● PROBLEM STATEMENT
Look through the material for lines with the word "bubelufok", and copy each one.

---

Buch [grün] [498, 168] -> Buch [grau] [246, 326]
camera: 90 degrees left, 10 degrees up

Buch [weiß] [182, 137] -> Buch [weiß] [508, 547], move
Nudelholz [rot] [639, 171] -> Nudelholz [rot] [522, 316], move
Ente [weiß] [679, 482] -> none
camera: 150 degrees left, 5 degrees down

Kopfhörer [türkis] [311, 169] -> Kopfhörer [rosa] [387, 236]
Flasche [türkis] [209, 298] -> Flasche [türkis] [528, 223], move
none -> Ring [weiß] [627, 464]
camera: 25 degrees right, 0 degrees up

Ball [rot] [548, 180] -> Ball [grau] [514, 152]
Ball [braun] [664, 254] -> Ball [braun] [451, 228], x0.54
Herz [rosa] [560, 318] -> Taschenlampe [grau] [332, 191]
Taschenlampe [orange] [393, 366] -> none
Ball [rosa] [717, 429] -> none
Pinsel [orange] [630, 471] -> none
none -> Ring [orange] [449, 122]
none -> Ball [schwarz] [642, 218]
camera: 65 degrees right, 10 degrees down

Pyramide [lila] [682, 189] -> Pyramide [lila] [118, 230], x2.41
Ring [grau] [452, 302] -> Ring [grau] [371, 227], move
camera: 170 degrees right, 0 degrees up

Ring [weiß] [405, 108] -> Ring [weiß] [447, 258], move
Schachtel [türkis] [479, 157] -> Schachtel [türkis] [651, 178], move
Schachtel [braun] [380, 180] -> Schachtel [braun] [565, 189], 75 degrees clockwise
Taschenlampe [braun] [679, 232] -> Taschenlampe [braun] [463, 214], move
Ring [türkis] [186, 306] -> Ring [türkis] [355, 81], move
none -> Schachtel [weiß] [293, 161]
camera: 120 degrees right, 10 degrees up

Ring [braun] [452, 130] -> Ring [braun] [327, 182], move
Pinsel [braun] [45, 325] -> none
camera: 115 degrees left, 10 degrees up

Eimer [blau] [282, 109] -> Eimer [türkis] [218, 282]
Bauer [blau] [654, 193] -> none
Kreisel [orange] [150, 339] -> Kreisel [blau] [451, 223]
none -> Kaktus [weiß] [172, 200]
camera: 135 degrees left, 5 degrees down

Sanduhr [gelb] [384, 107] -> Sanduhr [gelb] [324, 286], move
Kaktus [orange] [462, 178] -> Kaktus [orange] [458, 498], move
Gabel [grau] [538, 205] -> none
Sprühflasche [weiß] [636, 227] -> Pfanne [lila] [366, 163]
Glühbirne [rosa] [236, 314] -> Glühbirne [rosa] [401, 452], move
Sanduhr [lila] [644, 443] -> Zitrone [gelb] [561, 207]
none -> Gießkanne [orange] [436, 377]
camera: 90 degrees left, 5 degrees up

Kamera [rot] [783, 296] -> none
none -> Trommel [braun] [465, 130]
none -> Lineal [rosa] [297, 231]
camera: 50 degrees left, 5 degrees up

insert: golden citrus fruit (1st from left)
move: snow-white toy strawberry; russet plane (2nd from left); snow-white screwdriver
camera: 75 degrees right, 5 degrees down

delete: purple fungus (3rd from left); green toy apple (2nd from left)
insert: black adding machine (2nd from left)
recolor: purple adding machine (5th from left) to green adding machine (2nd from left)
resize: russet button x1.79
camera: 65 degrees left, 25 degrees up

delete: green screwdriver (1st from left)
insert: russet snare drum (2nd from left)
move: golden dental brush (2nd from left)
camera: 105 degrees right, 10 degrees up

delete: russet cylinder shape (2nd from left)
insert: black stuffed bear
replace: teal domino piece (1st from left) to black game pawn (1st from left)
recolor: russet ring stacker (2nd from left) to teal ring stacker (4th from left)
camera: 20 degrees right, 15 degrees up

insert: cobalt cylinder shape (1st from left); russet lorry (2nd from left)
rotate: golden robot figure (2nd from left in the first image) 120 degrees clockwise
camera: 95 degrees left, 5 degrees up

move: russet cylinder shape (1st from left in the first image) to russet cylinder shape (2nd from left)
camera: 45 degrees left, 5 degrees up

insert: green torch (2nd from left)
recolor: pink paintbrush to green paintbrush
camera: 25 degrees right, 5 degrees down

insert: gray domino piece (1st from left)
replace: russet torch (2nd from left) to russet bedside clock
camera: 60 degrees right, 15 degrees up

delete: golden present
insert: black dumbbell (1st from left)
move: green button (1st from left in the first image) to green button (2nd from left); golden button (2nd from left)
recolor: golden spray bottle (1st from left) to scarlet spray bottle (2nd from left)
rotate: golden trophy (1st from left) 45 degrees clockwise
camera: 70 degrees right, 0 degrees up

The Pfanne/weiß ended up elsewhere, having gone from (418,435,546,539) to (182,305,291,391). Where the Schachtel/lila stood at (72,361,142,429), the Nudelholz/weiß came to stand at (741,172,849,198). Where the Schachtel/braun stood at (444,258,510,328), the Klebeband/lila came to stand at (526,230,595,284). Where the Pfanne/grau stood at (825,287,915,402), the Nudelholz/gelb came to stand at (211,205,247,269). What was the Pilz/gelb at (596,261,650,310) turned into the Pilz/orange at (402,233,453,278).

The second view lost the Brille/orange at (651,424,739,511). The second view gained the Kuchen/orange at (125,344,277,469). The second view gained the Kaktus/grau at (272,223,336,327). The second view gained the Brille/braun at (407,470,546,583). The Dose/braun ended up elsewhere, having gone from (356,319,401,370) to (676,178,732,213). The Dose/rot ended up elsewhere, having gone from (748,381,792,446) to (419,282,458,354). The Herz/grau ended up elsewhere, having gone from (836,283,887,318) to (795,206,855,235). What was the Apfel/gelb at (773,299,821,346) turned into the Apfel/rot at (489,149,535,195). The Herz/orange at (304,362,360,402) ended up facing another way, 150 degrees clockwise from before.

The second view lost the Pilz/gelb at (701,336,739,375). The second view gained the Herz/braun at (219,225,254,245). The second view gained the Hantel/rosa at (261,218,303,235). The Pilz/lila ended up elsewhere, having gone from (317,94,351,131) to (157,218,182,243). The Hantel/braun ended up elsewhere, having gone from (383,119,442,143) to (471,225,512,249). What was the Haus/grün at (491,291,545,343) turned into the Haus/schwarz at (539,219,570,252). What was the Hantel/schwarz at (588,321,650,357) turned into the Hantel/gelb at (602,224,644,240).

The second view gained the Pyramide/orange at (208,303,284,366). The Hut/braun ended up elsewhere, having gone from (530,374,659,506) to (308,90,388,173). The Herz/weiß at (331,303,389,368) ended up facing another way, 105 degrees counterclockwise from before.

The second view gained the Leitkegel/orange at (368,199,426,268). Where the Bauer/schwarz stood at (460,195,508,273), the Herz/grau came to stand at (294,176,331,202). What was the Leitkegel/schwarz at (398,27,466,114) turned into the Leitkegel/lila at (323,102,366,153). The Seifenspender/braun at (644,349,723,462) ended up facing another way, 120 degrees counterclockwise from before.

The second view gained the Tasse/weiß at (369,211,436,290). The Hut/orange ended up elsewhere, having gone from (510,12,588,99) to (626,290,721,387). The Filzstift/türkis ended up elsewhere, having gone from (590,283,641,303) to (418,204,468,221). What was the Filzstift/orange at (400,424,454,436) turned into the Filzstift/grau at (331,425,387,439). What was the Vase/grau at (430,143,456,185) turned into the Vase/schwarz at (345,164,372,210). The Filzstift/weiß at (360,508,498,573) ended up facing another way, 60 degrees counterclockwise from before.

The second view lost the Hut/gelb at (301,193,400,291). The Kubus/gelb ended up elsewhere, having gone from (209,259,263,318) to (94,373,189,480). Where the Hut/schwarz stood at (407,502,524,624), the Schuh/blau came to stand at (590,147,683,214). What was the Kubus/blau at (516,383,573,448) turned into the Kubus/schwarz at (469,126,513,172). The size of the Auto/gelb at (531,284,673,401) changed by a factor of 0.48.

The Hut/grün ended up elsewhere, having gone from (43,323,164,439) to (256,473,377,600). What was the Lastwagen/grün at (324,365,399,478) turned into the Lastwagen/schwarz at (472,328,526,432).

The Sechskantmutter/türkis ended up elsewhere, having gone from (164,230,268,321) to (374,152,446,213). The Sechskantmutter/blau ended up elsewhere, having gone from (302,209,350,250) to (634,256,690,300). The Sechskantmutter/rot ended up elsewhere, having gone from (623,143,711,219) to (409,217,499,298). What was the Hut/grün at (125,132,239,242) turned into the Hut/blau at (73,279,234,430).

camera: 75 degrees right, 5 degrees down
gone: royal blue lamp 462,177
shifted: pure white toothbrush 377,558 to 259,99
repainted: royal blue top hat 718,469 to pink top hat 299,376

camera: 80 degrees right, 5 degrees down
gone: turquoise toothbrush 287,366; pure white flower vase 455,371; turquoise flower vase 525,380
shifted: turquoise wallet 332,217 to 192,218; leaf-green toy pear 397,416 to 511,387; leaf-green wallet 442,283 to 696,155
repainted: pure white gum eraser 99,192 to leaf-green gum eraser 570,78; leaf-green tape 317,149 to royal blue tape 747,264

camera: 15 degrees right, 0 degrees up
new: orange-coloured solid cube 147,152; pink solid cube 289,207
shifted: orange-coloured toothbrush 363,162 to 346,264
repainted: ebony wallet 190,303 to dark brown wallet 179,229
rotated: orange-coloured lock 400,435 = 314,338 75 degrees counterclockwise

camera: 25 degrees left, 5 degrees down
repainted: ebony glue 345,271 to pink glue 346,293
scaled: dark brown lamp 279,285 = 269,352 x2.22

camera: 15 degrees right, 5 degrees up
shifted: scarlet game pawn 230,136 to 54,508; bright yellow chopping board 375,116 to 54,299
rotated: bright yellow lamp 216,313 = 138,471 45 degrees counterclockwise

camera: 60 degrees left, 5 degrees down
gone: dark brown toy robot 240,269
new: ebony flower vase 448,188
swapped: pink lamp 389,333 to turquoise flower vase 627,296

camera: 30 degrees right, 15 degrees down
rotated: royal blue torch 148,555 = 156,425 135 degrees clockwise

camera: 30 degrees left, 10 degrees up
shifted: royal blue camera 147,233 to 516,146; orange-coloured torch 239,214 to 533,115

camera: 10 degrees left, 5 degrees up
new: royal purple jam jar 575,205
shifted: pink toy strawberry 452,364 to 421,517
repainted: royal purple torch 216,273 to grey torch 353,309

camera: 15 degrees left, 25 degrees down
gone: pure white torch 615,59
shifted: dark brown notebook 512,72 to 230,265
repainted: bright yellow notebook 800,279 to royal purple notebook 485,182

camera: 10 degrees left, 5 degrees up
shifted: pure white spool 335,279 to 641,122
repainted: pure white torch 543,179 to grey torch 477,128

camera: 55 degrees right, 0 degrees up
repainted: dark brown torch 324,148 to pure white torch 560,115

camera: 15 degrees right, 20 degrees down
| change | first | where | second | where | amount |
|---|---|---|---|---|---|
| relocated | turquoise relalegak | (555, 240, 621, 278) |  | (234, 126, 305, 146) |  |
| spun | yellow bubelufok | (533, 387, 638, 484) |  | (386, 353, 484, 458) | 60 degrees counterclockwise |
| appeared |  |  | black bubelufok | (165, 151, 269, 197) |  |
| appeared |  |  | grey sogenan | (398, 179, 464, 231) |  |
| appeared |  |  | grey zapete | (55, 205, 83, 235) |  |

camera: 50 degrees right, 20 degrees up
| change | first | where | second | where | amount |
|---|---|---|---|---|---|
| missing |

---

● WRITTEN SOLUTION
| spun | yellow bubelufok | (533, 387, 638, 484) |  | (386, 353, 484, 458) | 60 degrees counterclockwise |
| appeared |  |  | black bubelufok | (165, 151, 269, 197) |  |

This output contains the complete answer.